▸ What is required
Find "AUDIO pin TX: 10 -> SDA" in the data below; transcribe the line it appears on and each line after it, exactly, to the end, and nothing else.

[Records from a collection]
▬▬▬▬▬▬▬▬▬▬

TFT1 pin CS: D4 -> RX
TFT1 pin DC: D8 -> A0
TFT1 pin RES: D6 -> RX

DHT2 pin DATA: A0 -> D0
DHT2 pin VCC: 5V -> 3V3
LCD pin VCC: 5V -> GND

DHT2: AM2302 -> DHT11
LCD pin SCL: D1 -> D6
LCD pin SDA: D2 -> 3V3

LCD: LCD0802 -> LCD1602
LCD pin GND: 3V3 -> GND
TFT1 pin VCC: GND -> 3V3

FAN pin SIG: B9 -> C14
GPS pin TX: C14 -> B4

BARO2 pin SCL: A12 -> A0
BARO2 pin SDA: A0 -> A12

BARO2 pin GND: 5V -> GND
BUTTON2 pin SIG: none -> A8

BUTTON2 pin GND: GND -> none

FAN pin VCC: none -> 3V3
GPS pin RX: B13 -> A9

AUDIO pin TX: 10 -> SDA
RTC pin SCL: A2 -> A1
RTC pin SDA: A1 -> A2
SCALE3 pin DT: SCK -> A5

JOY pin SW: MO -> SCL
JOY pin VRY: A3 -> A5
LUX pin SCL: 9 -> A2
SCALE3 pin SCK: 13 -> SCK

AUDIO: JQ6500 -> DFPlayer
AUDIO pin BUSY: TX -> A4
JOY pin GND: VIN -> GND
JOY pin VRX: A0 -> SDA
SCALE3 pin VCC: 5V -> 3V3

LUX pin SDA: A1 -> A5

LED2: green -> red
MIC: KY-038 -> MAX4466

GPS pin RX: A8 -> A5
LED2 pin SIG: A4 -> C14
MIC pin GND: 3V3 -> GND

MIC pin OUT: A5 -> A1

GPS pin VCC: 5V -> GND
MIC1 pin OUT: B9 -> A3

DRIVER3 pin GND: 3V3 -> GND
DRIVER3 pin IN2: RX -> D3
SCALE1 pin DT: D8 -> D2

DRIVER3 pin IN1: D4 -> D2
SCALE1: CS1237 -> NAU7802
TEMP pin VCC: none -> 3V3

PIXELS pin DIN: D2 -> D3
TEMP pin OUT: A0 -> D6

▬▬▬▬▬▬▬▬▬▬

▸ Task solution
AUDIO pin TX: 10 -> SDA
RTC pin SCL: A2 -> A1
RTC pin SDA: A1 -> A2
SCALE3 pin DT: SCK -> A5

JOY pin SW: MO -> SCL
JOY pin VRY: A3 -> A5
LUX pin SCL: 9 -> A2
SCALE3 pin SCK: 13 -> SCK

AUDIO: JQ6500 -> DFPlayer
AUDIO pin BUSY: TX -> A4
JOY pin GND: VIN -> GND
JOY pin VRX: A0 -> SDA
SCALE3 pin VCC: 5V -> 3V3

LUX pin SDA: A1 -> A5

LED2: green -> red
MIC: KY-038 -> MAX4466

GPS pin RX: A8 -> A5
LED2 pin SIG: A4 -> C14
MIC pin GND: 3V3 -> GND

MIC pin OUT: A5 -> A1

GPS pin VCC: 5V -> GND
MIC1 pin OUT: B9 -> A3

DRIVER3 pin GND: 3V3 -> GND
DRIVER3 pin IN2: RX -> D3
SCALE1 pin DT: D8 -> D2

DRIVER3 pin IN1: D4 -> D2
SCALE1: CS1237 -> NAU7802
TEMP pin VCC: none -> 3V3

PIXELS pin DIN: D2 -> D3
TEMP pin OUT: A0 -> D6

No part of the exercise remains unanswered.